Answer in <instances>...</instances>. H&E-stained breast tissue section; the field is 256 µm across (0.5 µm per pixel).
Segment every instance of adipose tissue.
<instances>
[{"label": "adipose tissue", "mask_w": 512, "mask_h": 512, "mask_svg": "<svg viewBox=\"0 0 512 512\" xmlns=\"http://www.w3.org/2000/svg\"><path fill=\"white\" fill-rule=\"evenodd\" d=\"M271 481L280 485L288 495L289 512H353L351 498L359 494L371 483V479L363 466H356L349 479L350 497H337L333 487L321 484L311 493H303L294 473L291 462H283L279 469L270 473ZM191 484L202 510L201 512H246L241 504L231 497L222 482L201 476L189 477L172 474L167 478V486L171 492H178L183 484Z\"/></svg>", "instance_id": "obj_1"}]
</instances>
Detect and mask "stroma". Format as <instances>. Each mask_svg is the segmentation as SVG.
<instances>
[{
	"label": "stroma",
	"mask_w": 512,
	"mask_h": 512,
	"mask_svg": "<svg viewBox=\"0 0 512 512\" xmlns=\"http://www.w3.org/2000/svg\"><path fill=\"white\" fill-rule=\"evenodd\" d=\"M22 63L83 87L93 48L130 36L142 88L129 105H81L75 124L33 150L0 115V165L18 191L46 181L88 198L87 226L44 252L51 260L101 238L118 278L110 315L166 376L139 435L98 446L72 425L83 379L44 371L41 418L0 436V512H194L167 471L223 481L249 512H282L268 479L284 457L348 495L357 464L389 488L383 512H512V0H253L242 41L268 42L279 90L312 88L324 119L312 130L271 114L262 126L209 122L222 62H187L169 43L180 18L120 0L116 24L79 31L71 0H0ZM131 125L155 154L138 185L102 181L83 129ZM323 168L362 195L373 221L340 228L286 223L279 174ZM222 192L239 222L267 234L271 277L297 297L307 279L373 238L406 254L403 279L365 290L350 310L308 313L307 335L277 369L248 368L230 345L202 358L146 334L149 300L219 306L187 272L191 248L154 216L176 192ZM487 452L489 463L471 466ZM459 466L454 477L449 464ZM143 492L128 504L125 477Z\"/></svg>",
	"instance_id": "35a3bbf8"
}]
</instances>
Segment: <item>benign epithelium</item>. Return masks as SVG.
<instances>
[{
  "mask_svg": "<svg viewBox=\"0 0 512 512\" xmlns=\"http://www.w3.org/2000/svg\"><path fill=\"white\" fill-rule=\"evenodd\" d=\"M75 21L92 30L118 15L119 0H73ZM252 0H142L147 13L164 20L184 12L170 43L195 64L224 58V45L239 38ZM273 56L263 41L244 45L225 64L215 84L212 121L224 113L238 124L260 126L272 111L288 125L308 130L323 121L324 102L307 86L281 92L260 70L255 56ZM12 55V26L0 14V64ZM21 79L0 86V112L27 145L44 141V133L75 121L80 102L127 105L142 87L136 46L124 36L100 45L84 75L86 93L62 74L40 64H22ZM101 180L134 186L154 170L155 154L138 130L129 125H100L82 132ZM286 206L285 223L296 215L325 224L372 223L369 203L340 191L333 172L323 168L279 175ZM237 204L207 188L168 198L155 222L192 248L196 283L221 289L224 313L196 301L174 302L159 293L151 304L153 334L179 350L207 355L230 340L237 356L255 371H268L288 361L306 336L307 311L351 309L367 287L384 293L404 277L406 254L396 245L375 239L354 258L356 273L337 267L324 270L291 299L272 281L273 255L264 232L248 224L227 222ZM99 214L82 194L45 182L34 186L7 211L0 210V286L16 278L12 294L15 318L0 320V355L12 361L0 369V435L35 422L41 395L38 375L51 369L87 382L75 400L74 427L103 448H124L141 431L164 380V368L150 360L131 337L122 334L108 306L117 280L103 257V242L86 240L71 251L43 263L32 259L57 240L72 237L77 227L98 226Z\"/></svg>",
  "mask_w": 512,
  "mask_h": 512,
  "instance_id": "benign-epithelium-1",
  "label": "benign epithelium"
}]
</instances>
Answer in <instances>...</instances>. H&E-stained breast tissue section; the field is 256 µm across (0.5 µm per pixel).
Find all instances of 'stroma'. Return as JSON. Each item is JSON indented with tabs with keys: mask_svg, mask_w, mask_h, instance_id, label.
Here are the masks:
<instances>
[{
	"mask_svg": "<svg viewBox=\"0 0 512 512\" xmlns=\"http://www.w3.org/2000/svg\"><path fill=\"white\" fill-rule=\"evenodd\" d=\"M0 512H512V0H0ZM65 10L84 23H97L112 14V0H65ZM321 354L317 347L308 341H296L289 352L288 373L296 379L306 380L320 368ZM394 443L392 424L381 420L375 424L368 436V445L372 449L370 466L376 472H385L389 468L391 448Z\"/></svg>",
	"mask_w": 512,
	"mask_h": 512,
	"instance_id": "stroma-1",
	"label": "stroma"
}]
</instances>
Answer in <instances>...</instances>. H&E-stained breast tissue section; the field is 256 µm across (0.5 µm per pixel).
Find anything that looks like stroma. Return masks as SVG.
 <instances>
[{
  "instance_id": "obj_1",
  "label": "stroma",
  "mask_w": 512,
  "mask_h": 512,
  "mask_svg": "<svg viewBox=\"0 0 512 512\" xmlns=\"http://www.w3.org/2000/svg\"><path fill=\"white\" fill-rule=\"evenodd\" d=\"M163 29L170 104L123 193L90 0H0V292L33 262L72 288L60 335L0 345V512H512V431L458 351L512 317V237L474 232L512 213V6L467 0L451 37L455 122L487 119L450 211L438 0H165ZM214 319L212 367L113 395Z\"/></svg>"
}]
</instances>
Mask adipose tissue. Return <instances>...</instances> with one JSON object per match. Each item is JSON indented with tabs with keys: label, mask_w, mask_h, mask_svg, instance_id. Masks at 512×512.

____

- Your task
Please set down the whole listing above without altering a single line.

- Exercise output
Answer in <instances>...</instances>. H&E-stained breast tissue section; the field is 256 µm across (0.5 µm per pixel).
Segment every instance of adipose tissue.
<instances>
[{"label": "adipose tissue", "mask_w": 512, "mask_h": 512, "mask_svg": "<svg viewBox=\"0 0 512 512\" xmlns=\"http://www.w3.org/2000/svg\"><path fill=\"white\" fill-rule=\"evenodd\" d=\"M271 481L280 485L288 495L289 512H353L351 498L359 494L371 483V479L363 466H356L349 479L350 497H337L333 487L321 484L311 493H303L294 473L291 462H283L279 469L270 473ZM191 484L202 510L201 512H246L241 504L231 497L222 482L201 476L189 477L172 474L167 478V486L171 492H178L183 484Z\"/></svg>", "instance_id": "obj_1"}]
</instances>
Detect and mask "stroma". Format as <instances>. Each mask_svg is the segmentation as SVG.
<instances>
[{
	"label": "stroma",
	"mask_w": 512,
	"mask_h": 512,
	"mask_svg": "<svg viewBox=\"0 0 512 512\" xmlns=\"http://www.w3.org/2000/svg\"><path fill=\"white\" fill-rule=\"evenodd\" d=\"M22 63L83 87L93 48L130 36L142 88L129 105H81L75 124L33 150L0 115V165L18 191L46 181L88 198L87 226L44 252L51 260L101 238L118 278L110 315L166 376L139 435L98 446L72 425L83 379L44 371L41 418L0 436V512H194L167 471L223 481L249 512H282L268 479L284 457L348 495L357 464L389 488L383 512H512V0H253L242 41L268 42L279 90L312 88L324 119L312 130L271 114L262 126L209 122L222 62H187L169 43L180 18L120 0L116 24L79 31L71 0H0ZM131 125L155 154L138 185L102 181L83 129ZM323 168L362 195L373 221L340 228L286 223L279 174ZM222 192L239 222L267 234L271 277L297 297L307 279L373 238L406 254L403 279L365 290L350 310L308 313L307 335L277 369L248 368L230 345L202 358L146 334L149 300L219 306L187 272L191 248L154 216L176 192ZM487 452L489 463L471 466ZM459 466L454 477L449 464ZM143 492L128 504L125 477Z\"/></svg>",
	"instance_id": "35a3bbf8"
}]
</instances>
Segment: <item>benign epithelium</item>. Return masks as SVG.
<instances>
[{
  "mask_svg": "<svg viewBox=\"0 0 512 512\" xmlns=\"http://www.w3.org/2000/svg\"><path fill=\"white\" fill-rule=\"evenodd\" d=\"M75 21L92 30L118 15L119 0H73ZM252 0H142L147 13L164 20L184 12L170 43L195 64L224 58V45L239 38ZM273 56L263 41L244 45L225 64L215 84L212 121L224 113L238 124L260 126L272 111L288 125L308 130L323 121L324 102L307 86L281 92L260 70L255 56ZM12 55V26L0 14V64ZM21 79L0 86V112L27 145L44 141V133L75 121L80 102L127 105L142 87L136 46L124 36L100 45L84 75L86 93L62 74L40 64H22ZM101 180L134 186L154 170L155 154L138 130L129 125H100L82 132ZM286 206L285 223L296 215L325 224L372 223L369 203L340 191L333 172L323 168L279 175ZM237 204L207 188L168 198L155 222L192 248L196 283L221 289L224 313L196 301L174 302L159 293L151 304L153 334L179 350L207 355L230 340L237 356L255 371H268L288 361L306 336L307 311L351 309L367 287L384 293L404 277L406 254L396 245L375 239L354 258L356 273L337 267L324 270L291 299L272 281L273 255L264 232L248 224L227 222ZM99 214L82 194L45 182L34 186L7 211L0 210V286L16 278L12 294L15 318L0 320V355L12 361L0 369V435L35 422L41 395L38 375L51 369L87 382L75 400L74 427L103 448H124L141 431L164 380V368L150 360L131 337L122 334L108 306L117 280L103 257V242L86 240L71 251L43 263L32 259L57 240L72 237L77 227L98 226Z\"/></svg>",
  "mask_w": 512,
  "mask_h": 512,
  "instance_id": "benign-epithelium-1",
  "label": "benign epithelium"
}]
</instances>
Answer in <instances>...</instances>. H&E-stained breast tissue section; the field is 256 µm across (0.5 µm per pixel).
Find all instances of 'stroma'. Return as JSON. Each item is JSON indented with tabs with keys: mask_svg, mask_w, mask_h, instance_id, label.
Here are the masks:
<instances>
[{
	"mask_svg": "<svg viewBox=\"0 0 512 512\" xmlns=\"http://www.w3.org/2000/svg\"><path fill=\"white\" fill-rule=\"evenodd\" d=\"M0 512H512V0H0ZM65 10L84 23H97L112 14V0H65ZM321 354L317 347L308 341H296L289 352L288 373L296 379L306 380L320 368ZM394 443L392 424L381 420L375 424L368 436V445L372 449L370 466L376 472H385L389 468L391 448Z\"/></svg>",
	"mask_w": 512,
	"mask_h": 512,
	"instance_id": "stroma-1",
	"label": "stroma"
}]
</instances>
Answer in <instances>...</instances>. H&E-stained breast tissue section; the field is 256 µm across (0.5 µm per pixel).
Find anything that looks like stroma. Return masks as SVG.
 <instances>
[{
  "instance_id": "obj_1",
  "label": "stroma",
  "mask_w": 512,
  "mask_h": 512,
  "mask_svg": "<svg viewBox=\"0 0 512 512\" xmlns=\"http://www.w3.org/2000/svg\"><path fill=\"white\" fill-rule=\"evenodd\" d=\"M163 29L170 104L123 193L90 0H0V292L33 262L72 288L60 335L0 345V512H512V431L458 351L512 317V237L474 232L512 213V6L467 0L451 37L455 122L487 119L450 211L438 0H165ZM214 319L212 367L113 395Z\"/></svg>"
}]
</instances>
Mask adipose tissue. Return <instances>...</instances> with one JSON object per match. Each item is JSON indented with tabs with keys: label, mask_w, mask_h, mask_svg, instance_id. Masks at 512×512.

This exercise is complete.